Pull out of the data below the stretch of lines bounded by the one containing "(347, 98) = (674, 166): blue" and the one containing "camera: 80 degrees left, 5 degrees down", both bounds included, unchanged.

----- Provided records -----

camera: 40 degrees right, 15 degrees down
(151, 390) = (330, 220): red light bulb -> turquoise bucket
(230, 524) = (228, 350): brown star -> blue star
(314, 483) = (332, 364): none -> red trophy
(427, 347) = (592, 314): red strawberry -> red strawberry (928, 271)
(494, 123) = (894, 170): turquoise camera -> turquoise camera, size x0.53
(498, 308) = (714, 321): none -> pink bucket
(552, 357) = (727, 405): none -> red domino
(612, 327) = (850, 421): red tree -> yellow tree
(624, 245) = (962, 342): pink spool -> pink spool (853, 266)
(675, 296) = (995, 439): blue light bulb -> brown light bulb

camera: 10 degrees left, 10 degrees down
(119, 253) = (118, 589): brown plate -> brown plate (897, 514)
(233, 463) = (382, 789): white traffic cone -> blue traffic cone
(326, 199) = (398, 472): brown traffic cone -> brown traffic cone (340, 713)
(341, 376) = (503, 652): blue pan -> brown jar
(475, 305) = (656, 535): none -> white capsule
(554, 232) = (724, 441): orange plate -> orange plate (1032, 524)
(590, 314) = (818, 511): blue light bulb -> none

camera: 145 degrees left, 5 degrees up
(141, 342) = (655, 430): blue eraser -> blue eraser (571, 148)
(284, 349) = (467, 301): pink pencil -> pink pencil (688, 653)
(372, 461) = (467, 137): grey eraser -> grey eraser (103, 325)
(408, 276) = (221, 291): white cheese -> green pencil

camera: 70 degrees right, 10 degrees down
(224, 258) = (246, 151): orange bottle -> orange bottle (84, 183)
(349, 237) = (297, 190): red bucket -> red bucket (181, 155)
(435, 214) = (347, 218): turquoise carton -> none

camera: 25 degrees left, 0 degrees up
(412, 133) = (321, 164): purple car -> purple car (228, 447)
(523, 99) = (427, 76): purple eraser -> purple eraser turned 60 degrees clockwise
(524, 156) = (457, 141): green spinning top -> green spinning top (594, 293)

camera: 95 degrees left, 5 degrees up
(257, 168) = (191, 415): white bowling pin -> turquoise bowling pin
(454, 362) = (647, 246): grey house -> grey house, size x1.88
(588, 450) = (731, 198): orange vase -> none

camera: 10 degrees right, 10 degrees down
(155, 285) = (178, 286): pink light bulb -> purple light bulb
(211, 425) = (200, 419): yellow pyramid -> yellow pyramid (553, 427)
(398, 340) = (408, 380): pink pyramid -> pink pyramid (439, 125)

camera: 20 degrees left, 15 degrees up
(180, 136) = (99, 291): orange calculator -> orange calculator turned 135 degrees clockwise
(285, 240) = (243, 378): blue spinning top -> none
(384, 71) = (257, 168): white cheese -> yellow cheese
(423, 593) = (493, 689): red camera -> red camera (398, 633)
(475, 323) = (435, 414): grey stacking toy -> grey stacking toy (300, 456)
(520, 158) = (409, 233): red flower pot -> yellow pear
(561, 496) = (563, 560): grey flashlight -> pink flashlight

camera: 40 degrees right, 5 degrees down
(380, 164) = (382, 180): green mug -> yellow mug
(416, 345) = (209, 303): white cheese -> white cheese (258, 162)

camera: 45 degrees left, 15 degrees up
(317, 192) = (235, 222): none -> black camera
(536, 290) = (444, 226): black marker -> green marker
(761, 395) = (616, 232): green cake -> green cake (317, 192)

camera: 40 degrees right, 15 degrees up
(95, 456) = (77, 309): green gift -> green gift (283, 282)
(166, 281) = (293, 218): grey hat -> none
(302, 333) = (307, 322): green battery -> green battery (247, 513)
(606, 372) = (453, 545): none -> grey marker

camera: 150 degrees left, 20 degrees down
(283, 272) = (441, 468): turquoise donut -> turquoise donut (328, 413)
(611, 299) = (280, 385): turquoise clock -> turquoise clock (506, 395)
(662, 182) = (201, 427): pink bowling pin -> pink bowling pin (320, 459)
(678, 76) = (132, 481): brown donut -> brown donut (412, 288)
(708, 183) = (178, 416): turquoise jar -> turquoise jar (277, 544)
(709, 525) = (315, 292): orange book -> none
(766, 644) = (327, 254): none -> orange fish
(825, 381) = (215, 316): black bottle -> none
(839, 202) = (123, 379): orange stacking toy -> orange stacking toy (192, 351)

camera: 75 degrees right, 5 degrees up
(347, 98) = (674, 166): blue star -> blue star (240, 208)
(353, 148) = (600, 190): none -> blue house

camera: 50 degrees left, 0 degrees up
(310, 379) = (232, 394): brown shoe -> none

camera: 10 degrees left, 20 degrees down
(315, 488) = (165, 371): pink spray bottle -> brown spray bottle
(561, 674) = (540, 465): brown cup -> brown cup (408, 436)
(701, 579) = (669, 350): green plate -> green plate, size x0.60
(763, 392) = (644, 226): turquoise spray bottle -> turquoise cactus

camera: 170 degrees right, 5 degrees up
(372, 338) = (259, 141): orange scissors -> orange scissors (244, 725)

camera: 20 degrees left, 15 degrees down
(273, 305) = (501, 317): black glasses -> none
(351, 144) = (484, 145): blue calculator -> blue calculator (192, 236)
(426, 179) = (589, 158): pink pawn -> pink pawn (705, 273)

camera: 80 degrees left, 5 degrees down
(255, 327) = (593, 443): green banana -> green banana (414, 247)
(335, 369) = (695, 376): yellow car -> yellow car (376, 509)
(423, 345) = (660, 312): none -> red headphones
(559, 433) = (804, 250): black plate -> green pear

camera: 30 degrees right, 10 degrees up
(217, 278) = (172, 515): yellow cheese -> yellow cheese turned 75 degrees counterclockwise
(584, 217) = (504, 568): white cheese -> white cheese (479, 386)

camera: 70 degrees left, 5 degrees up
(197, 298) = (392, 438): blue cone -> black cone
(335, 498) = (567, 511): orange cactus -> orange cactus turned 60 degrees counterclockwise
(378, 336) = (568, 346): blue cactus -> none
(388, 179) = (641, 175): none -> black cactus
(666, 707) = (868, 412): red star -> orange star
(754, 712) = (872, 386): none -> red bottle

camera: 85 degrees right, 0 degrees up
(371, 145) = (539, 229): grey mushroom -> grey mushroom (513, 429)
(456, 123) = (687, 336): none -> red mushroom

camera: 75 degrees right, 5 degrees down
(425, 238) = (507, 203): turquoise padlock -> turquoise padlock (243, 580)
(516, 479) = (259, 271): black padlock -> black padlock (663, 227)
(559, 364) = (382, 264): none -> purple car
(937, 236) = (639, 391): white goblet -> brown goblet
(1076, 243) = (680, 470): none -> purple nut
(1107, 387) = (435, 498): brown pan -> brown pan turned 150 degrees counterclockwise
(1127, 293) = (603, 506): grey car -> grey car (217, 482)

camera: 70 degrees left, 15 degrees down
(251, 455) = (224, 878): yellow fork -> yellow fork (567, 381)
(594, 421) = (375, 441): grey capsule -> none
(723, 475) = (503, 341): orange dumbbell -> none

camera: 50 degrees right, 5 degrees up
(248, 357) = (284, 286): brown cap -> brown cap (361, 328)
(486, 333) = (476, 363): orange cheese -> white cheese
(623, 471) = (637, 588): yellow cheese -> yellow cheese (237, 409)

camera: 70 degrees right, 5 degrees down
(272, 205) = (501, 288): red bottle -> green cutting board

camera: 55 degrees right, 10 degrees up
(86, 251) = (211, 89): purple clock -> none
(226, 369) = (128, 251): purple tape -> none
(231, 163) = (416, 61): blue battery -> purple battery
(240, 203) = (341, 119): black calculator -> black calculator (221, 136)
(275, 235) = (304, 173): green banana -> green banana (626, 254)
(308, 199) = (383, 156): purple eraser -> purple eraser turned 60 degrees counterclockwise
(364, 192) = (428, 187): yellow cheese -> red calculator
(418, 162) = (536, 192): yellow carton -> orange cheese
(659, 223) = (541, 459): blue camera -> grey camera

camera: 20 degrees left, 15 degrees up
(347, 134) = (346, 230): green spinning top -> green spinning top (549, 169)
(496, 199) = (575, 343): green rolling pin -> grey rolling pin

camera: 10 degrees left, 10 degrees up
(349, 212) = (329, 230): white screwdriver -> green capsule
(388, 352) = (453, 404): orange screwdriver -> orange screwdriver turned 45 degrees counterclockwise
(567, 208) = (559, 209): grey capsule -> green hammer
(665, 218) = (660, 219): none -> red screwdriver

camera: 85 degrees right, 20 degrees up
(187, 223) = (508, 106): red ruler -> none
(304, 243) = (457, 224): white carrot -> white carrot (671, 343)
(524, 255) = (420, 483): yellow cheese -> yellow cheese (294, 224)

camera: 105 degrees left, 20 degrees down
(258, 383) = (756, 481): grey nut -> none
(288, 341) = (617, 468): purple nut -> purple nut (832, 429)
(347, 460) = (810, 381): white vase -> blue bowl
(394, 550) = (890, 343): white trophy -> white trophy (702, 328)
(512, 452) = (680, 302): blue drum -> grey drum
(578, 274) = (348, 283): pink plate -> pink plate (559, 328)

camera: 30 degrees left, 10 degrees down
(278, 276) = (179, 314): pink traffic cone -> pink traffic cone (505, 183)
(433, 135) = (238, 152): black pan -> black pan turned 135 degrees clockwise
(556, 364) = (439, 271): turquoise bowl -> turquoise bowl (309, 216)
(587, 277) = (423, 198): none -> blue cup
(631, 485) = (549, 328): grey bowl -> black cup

-----

Task solution
(347, 98) = (674, 166): blue star -> blue star (240, 208)
(353, 148) = (600, 190): none -> blue house

camera: 50 degrees left, 0 degrees up
(310, 379) = (232, 394): brown shoe -> none

camera: 10 degrees left, 20 degrees down
(315, 488) = (165, 371): pink spray bottle -> brown spray bottle
(561, 674) = (540, 465): brown cup -> brown cup (408, 436)
(701, 579) = (669, 350): green plate -> green plate, size x0.60
(763, 392) = (644, 226): turquoise spray bottle -> turquoise cactus

camera: 170 degrees right, 5 degrees up
(372, 338) = (259, 141): orange scissors -> orange scissors (244, 725)

camera: 20 degrees left, 15 degrees down
(273, 305) = (501, 317): black glasses -> none
(351, 144) = (484, 145): blue calculator -> blue calculator (192, 236)
(426, 179) = (589, 158): pink pawn -> pink pawn (705, 273)

camera: 80 degrees left, 5 degrees down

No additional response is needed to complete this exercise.